YOUR INSTRUCTIONS ->
Pick out all lines with the word "image" from the records that follow.

SUPPLIED DATA ->

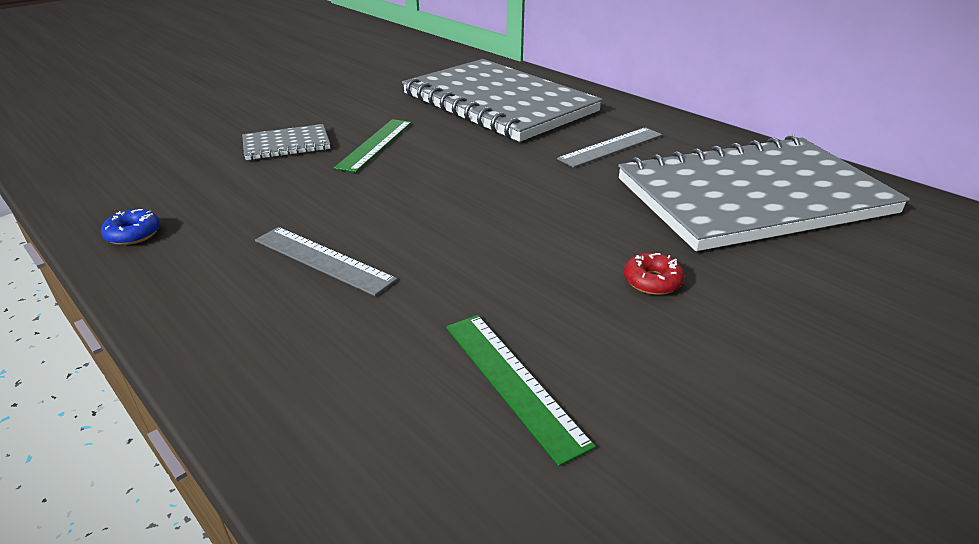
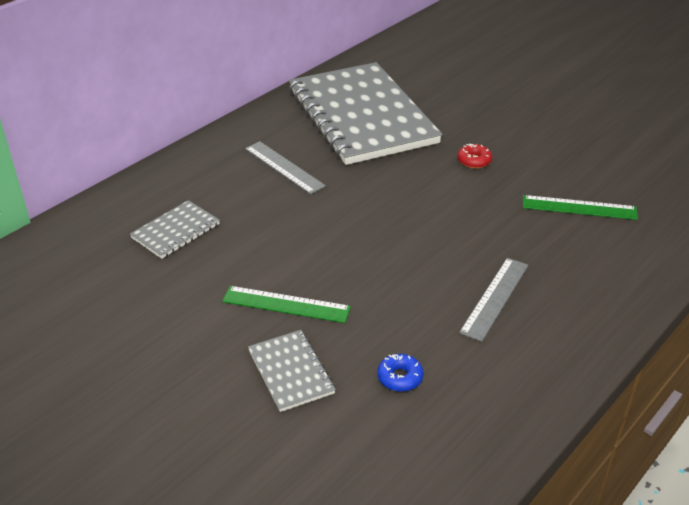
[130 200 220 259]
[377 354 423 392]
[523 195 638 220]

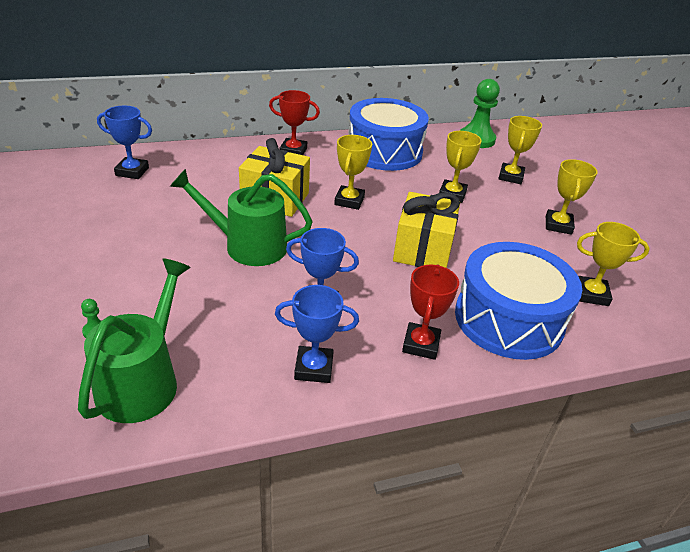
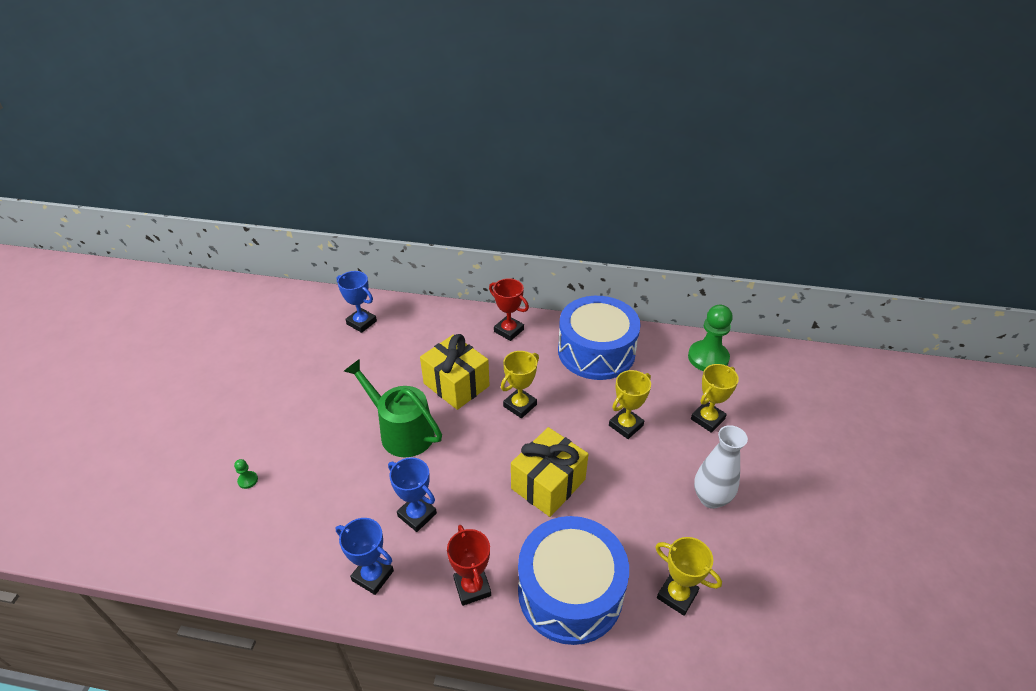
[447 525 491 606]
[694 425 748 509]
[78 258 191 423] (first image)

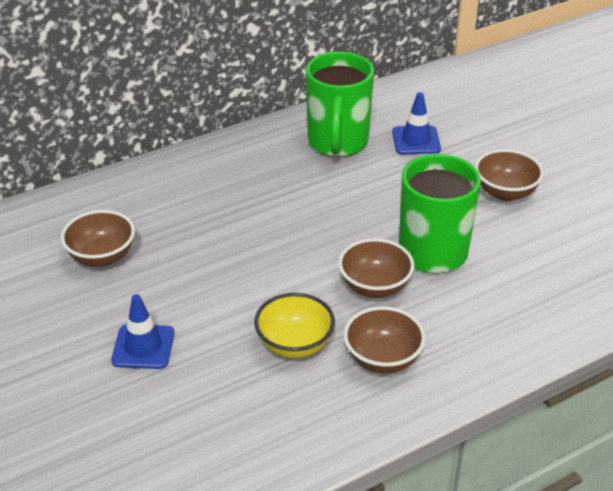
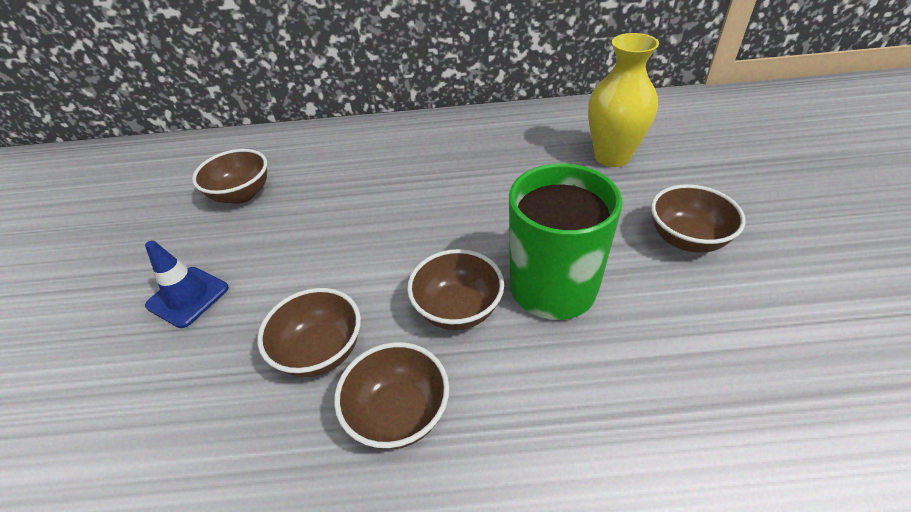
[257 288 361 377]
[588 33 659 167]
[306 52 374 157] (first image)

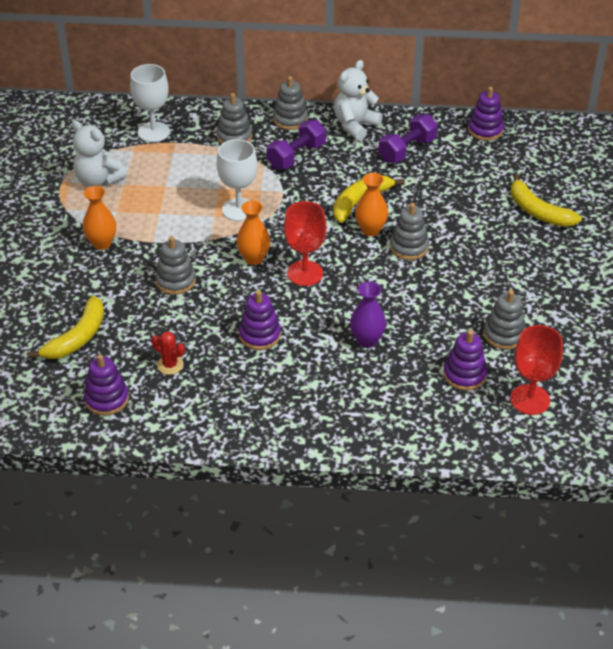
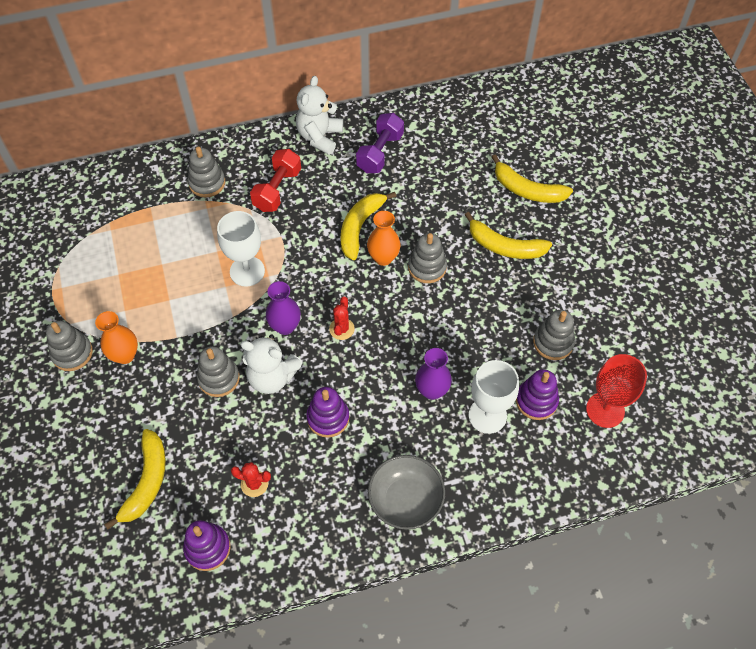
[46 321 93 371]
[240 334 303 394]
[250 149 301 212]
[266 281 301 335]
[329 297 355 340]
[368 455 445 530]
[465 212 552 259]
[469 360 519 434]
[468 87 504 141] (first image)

SOLUTION FOR THIS TASK ->
[78 258 191 423] (first image)
[306 52 374 157] (first image)
[468 87 504 141] (first image)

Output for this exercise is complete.